[[ Data records open ]]
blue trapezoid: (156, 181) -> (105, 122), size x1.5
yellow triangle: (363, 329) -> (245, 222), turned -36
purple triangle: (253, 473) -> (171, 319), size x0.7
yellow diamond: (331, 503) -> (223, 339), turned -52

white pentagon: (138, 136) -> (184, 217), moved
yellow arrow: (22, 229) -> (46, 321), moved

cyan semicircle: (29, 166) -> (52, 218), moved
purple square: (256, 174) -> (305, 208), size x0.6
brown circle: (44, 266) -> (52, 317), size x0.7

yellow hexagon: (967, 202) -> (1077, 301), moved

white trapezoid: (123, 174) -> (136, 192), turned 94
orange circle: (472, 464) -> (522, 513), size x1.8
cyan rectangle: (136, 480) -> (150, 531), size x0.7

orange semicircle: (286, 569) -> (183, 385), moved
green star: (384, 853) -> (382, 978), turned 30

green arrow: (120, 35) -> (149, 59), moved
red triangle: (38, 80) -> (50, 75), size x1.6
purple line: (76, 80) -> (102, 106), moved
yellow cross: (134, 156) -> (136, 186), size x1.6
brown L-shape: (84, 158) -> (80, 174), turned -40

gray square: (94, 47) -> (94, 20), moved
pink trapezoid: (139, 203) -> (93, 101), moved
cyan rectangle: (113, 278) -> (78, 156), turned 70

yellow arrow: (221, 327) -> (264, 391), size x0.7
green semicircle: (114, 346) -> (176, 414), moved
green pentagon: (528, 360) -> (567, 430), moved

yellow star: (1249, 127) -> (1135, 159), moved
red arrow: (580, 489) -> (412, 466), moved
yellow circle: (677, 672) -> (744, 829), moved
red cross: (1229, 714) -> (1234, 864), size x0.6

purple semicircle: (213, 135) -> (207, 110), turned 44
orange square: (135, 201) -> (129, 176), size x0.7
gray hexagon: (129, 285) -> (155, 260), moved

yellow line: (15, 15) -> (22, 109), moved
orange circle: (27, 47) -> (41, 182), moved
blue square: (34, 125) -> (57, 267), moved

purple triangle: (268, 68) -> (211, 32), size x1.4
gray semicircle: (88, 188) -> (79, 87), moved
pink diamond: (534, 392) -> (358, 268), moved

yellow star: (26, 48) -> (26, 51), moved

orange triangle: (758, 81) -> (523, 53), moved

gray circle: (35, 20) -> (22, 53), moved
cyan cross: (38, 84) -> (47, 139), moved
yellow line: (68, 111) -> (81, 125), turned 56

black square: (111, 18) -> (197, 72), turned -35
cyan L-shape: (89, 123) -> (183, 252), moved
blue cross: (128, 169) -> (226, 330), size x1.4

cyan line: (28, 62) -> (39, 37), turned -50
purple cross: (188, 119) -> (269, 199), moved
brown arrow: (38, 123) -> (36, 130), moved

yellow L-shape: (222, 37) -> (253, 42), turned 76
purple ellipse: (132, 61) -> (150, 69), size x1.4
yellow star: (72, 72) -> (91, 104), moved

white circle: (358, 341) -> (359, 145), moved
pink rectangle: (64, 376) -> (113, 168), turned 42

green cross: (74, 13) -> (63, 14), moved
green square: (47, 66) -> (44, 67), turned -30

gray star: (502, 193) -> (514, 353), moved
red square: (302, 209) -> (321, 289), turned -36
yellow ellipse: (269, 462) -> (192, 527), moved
[[ Data records closed ]]
**What you have to do:** Exactly and only the lines from the line containing "green cross: (74, 13) -> (63, 14), moved" through the last line of the entries should be copied, both ends included.

**The completed task:**
green cross: (74, 13) -> (63, 14), moved
green square: (47, 66) -> (44, 67), turned -30

gray star: (502, 193) -> (514, 353), moved
red square: (302, 209) -> (321, 289), turned -36
yellow ellipse: (269, 462) -> (192, 527), moved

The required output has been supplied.